_Source data_.
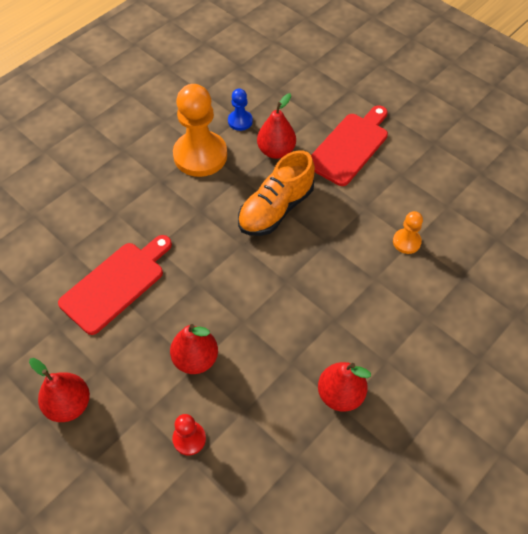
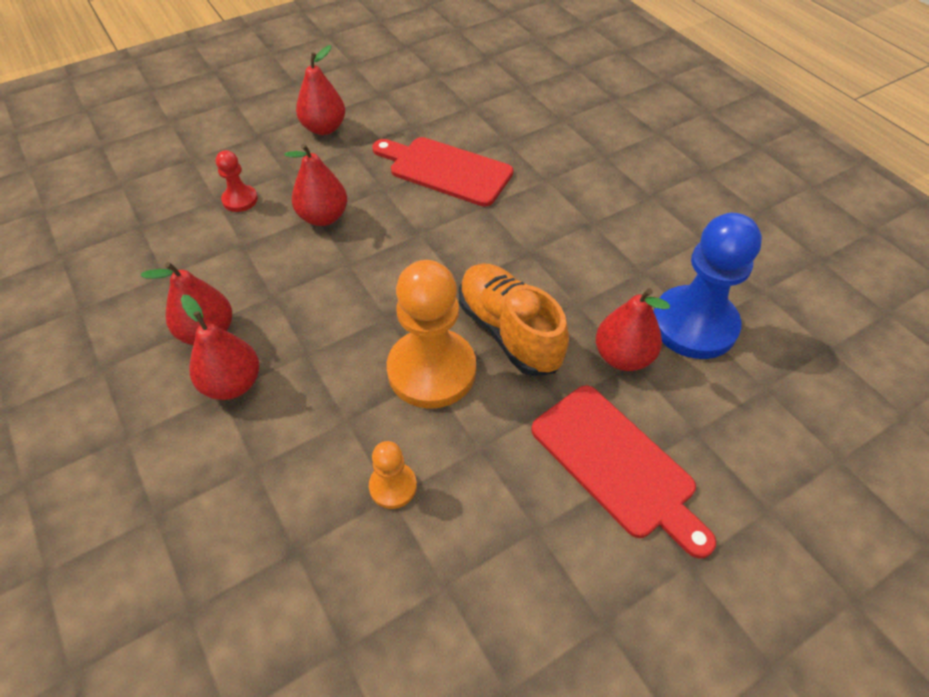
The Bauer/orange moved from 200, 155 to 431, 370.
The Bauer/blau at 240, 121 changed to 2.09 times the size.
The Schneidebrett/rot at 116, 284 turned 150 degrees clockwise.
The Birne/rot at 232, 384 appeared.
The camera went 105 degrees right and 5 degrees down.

_Your task_. Exactly as they appear above, write out the line containing "The Bauer/blau at" and each line that comes after it in the records.

_Result of the exercise_.
The Bauer/blau at 240, 121 changed to 2.09 times the size.
The Schneidebrett/rot at 116, 284 turned 150 degrees clockwise.
The Birne/rot at 232, 384 appeared.
The camera went 105 degrees right and 5 degrees down.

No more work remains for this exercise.